Aim of the task —
Using the data beneath this instruction, retype only the lines from the one that contains "brown donut: 10 -> 8" down to the one that contains "white donut: 12 -> 10", both included, exactly as they appear.

Data to examine —
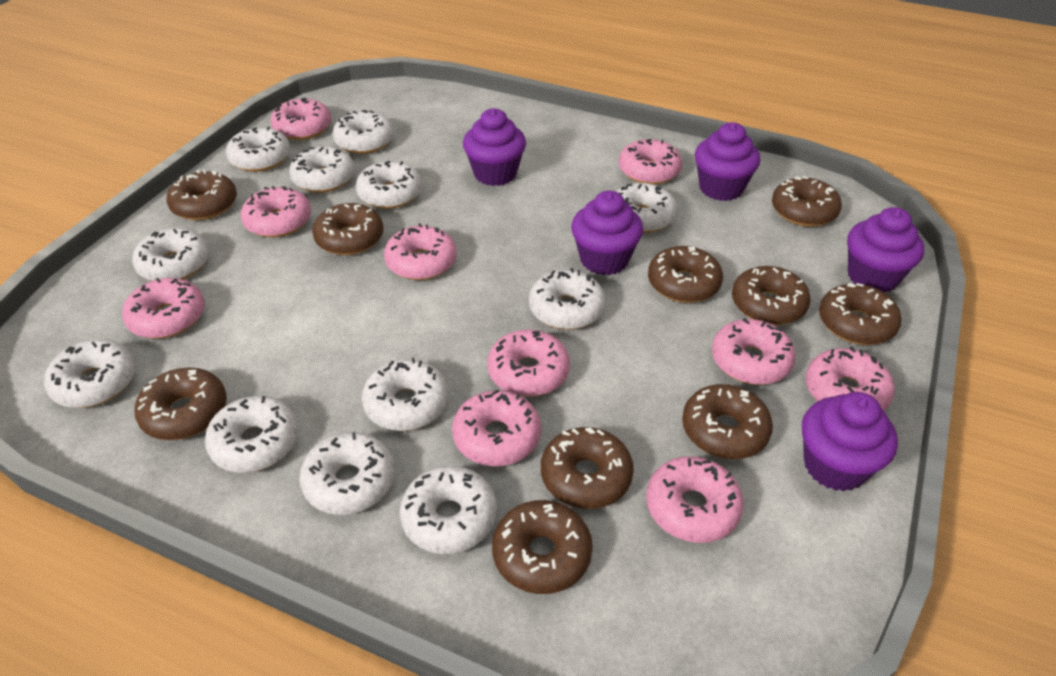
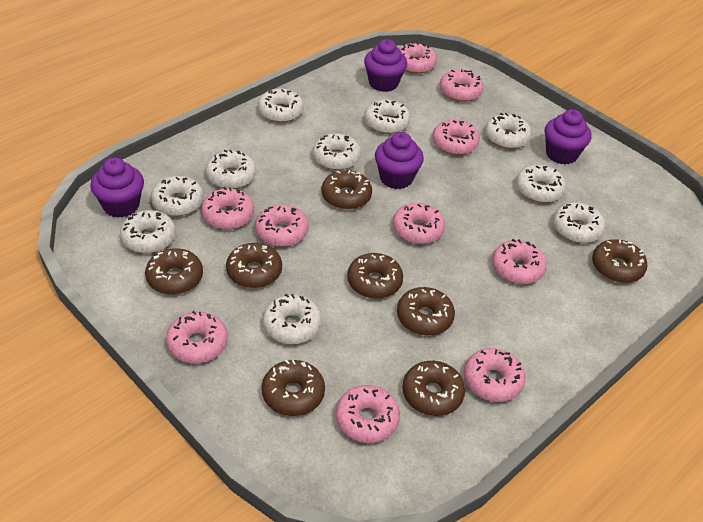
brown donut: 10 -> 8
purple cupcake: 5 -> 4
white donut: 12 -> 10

...

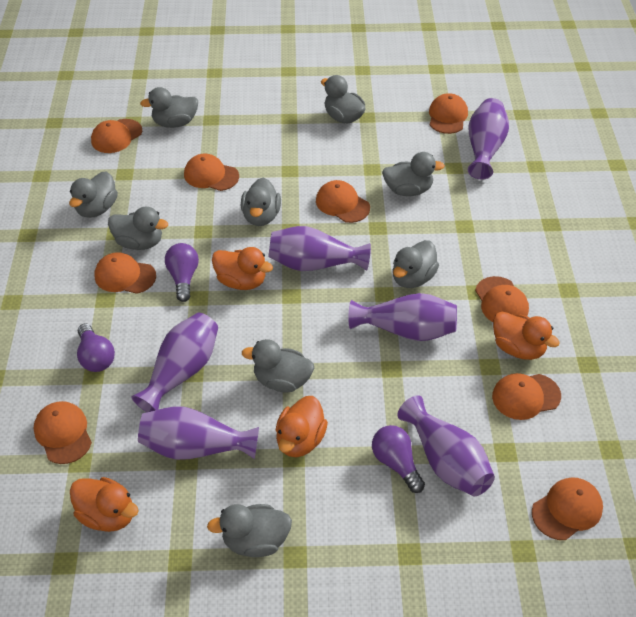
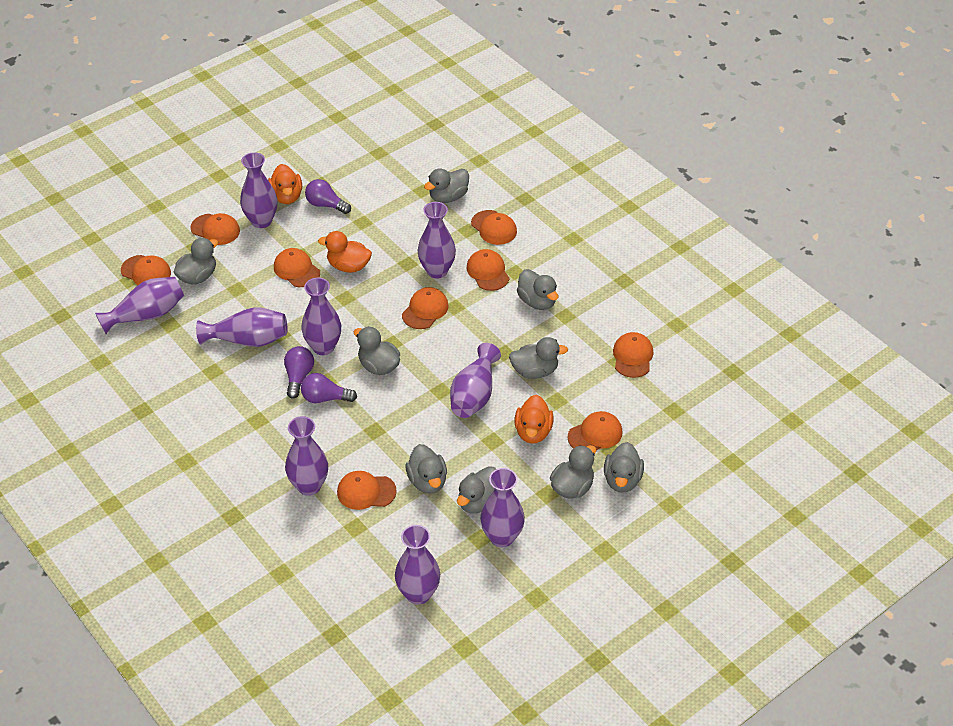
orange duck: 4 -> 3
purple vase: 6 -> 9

Exercise output —
brown donut: 10 -> 8
purple cupcake: 5 -> 4
white donut: 12 -> 10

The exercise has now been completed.